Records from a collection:
........
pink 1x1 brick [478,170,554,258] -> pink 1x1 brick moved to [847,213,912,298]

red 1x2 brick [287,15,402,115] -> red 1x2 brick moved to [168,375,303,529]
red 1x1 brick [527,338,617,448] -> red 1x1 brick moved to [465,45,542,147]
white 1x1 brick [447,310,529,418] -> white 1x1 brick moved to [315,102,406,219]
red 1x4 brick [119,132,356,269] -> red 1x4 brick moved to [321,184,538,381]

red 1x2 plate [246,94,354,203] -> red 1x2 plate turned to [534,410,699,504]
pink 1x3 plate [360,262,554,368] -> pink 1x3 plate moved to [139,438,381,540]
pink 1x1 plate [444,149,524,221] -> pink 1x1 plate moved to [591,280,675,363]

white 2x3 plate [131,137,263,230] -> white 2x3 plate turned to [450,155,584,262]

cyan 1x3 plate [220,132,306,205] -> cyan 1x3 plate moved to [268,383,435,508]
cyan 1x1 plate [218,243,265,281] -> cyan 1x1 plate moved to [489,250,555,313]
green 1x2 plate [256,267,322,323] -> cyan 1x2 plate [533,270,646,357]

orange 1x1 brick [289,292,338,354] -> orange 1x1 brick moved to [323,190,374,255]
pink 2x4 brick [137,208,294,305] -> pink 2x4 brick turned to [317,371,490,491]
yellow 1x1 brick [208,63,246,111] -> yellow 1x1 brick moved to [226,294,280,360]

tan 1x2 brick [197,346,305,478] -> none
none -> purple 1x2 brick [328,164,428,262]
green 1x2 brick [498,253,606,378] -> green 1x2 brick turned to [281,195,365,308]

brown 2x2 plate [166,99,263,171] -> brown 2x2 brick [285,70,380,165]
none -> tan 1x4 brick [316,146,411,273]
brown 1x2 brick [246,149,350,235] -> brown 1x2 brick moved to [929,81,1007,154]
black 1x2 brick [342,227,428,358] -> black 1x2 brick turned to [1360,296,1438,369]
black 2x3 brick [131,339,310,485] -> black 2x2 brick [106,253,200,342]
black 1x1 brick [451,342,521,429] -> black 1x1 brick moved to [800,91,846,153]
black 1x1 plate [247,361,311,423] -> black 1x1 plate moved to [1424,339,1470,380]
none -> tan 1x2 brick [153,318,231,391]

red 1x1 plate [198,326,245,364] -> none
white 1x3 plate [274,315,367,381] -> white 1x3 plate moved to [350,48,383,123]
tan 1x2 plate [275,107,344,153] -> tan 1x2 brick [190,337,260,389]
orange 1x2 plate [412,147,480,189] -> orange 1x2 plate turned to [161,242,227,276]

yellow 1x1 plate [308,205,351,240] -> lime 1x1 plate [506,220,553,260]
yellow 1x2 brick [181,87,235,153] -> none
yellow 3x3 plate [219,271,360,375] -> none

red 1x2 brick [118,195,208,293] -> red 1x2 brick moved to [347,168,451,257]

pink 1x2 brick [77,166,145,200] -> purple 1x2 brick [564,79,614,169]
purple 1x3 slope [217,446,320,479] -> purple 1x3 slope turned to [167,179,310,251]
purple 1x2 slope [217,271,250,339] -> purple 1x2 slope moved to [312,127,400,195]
........
Copy each line of the data that includes the word "cyan".

cyan 1x3 plate [220,132,306,205] -> cyan 1x3 plate moved to [268,383,435,508]
cyan 1x1 plate [218,243,265,281] -> cyan 1x1 plate moved to [489,250,555,313]
green 1x2 plate [256,267,322,323] -> cyan 1x2 plate [533,270,646,357]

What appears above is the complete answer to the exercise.